*** RECORDS PROVIDED ***
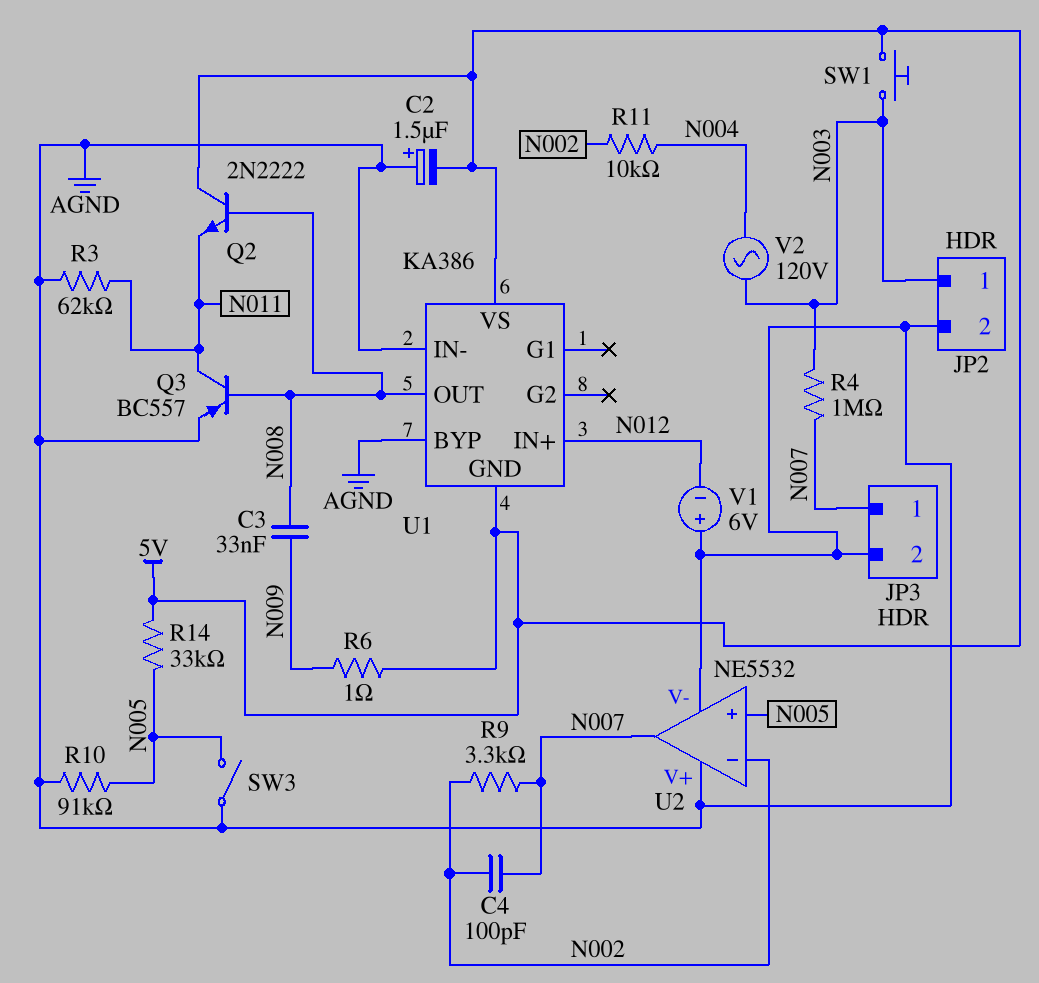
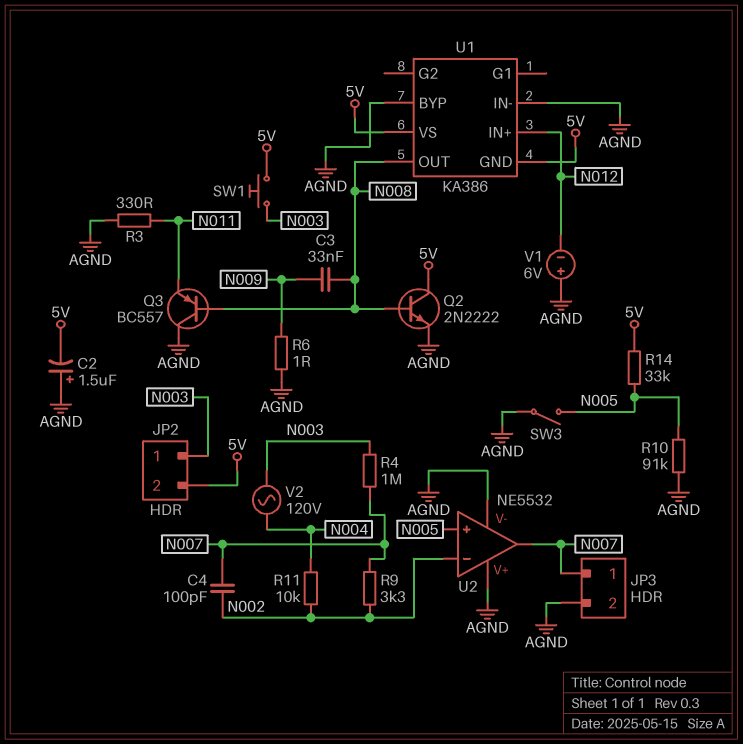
JP2 pin 2: AGND -> 5V
Q2: NPN 2N2222 (B N008, C 5V, E N011) -> NPN 2N2222 (B N008, C 5V, E AGND)
Q3: PNP BC557 (B N008, C N011, E AGND) -> PNP BC557 (B N008, C AGND, E N011)
R3: 62k (AGND, N011) -> 330 (AGND, N011)
R6: 1 (5V, N009) -> 1 (AGND, N009)

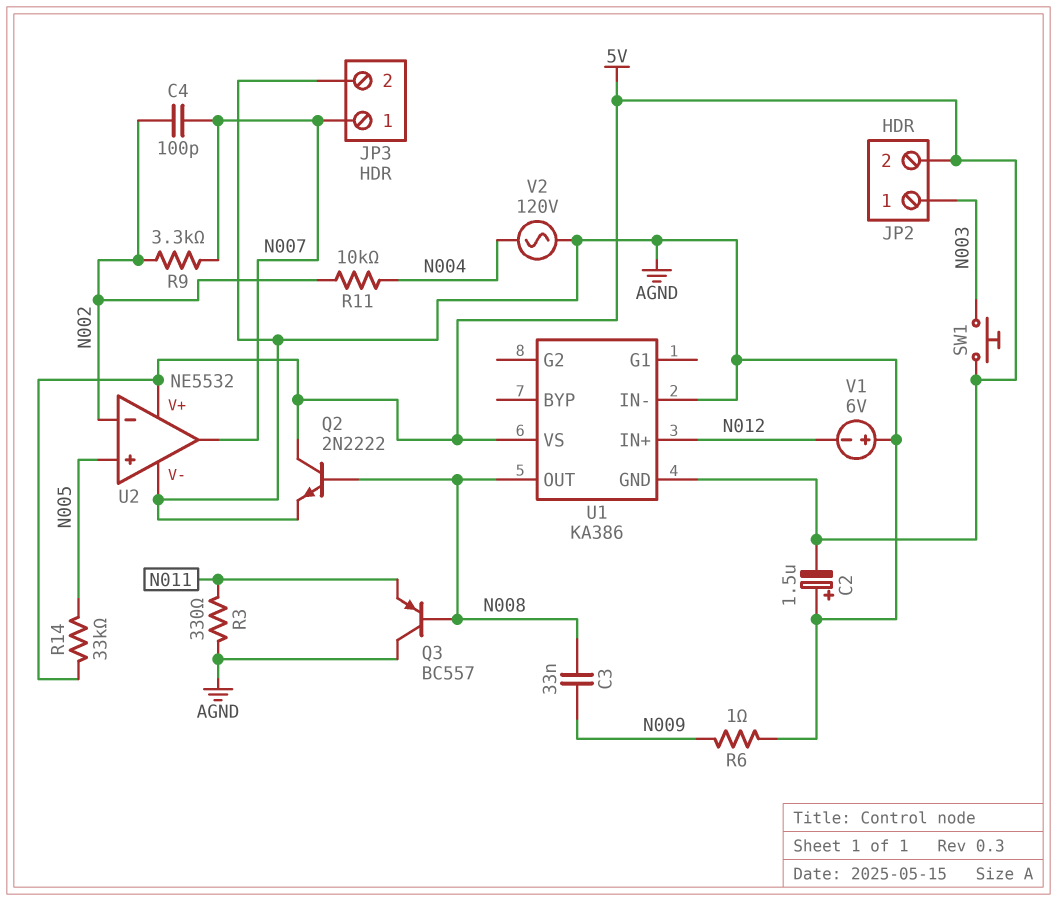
R4: 1M (N003, N007) -> none
R10: 91k (AGND, N005) -> none
SW3: switch (AGND, N005) -> none
U1 pin BYP: AGND -> none
U2 pin V+: AGND -> 5V
V2: AC 120V (N003, N004) -> AC 120V (AGND, N004)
*** End of RECORDS PROVIDED ***
From the line containing "R3: 62k (AGND, N011) -> 330 (AGND, N011)" down to the last line of the records above, repeat every line exactly and nothing else, dropping any pictures.

→ **RESPONSE**:
R3: 62k (AGND, N011) -> 330 (AGND, N011)
R6: 1 (5V, N009) -> 1 (AGND, N009)

R4: 1M (N003, N007) -> none
R10: 91k (AGND, N005) -> none
SW3: switch (AGND, N005) -> none
U1 pin BYP: AGND -> none
U2 pin V+: AGND -> 5V
V2: AC 120V (N003, N004) -> AC 120V (AGND, N004)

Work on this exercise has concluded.